Start of Records to use

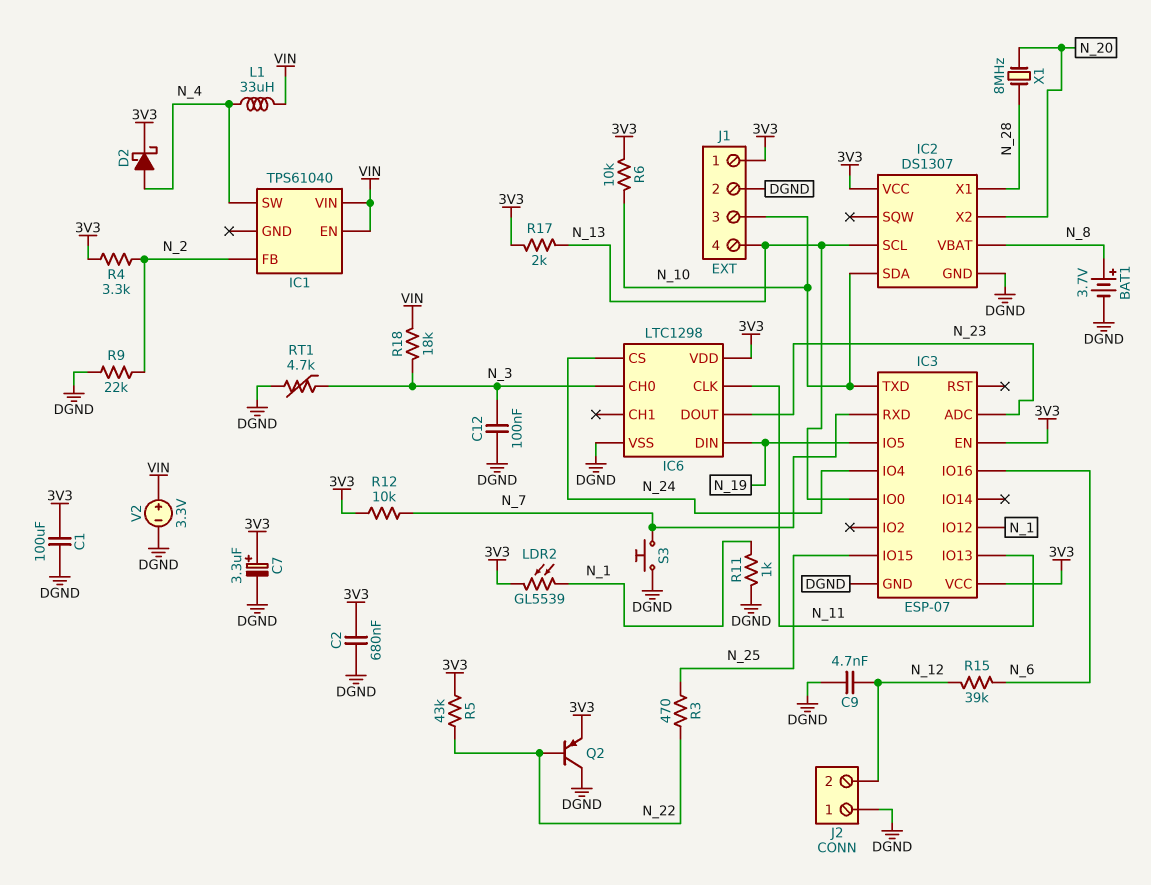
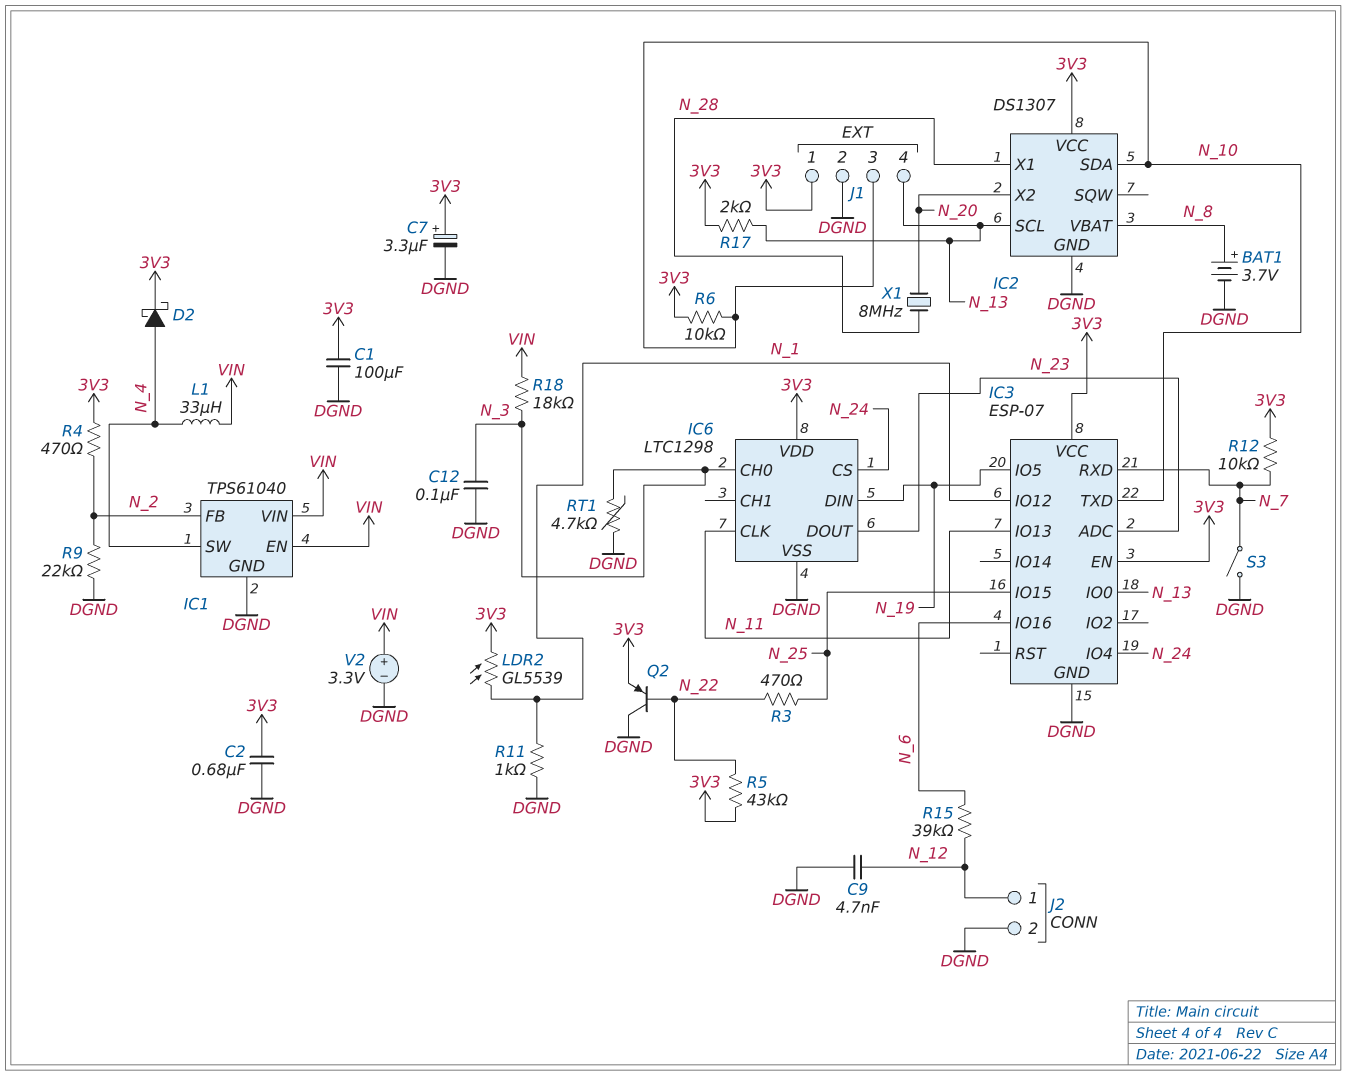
IC1 pin GND: none -> DGND
J2 pin 1: DGND -> N_12
J2 pin 2: N_12 -> DGND
R4: 3.3k (3V3, N_2) -> 470 (3V3, N_2)
S3: button (DGND, N_7) -> switch (DGND, N_7)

End of Records to use

Task brief: Each line of the records above must be repeated exactly, but no picture belongs in the copy.

Written answer:
IC1 pin GND: none -> DGND
J2 pin 1: DGND -> N_12
J2 pin 2: N_12 -> DGND
R4: 3.3k (3V3, N_2) -> 470 (3V3, N_2)
S3: button (DGND, N_7) -> switch (DGND, N_7)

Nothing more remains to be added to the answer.